EXERCISE DESCRIPTION:
Taking the line that contains "(553, 576) = (92, 407): none -> white domino" as the first, copy each line exactly up to and including the last line below.
==*==
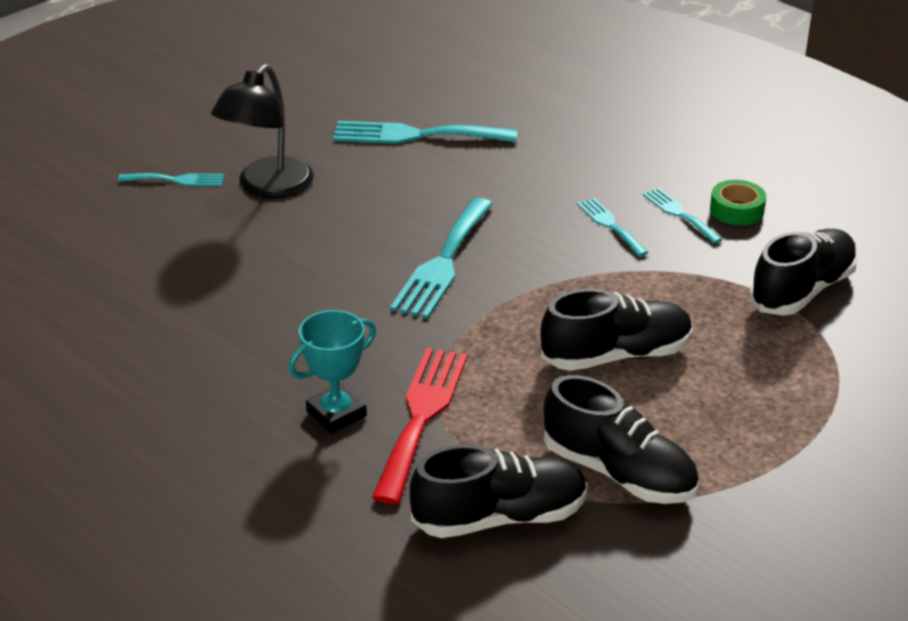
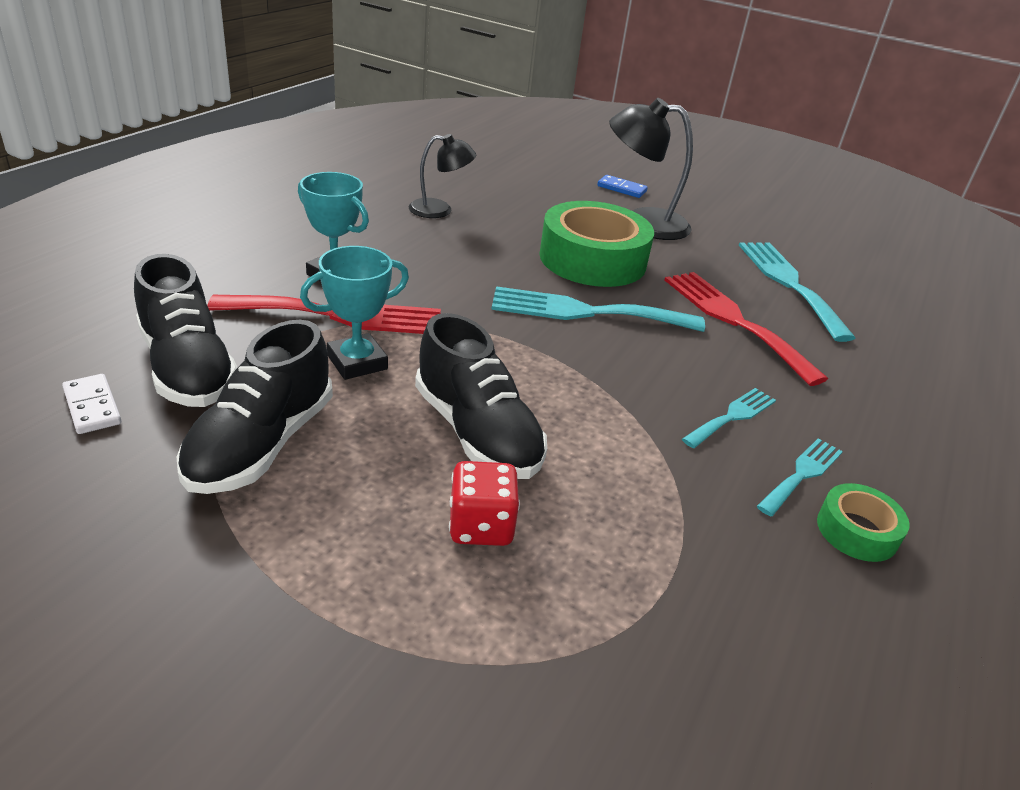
camera: 70 degrees right, 0 degrees up
(176, 180) = (621, 188): turquoise fork -> blue domino
(195, 322) = (439, 210): none -> black lamp
(342, 237) = (592, 259): none -> green tape
(473, 184) = (734, 320): none -> red fork
(506, 411) = (357, 362): none -> turquoise trophy
(553, 576) = (92, 407): none -> white domino
(722, 369) = (481, 526): none -> red dice
(802, 290) = (706, 611): black shoe -> none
==*==
TASK OUTPUT:
(553, 576) = (92, 407): none -> white domino
(722, 369) = (481, 526): none -> red dice
(802, 290) = (706, 611): black shoe -> none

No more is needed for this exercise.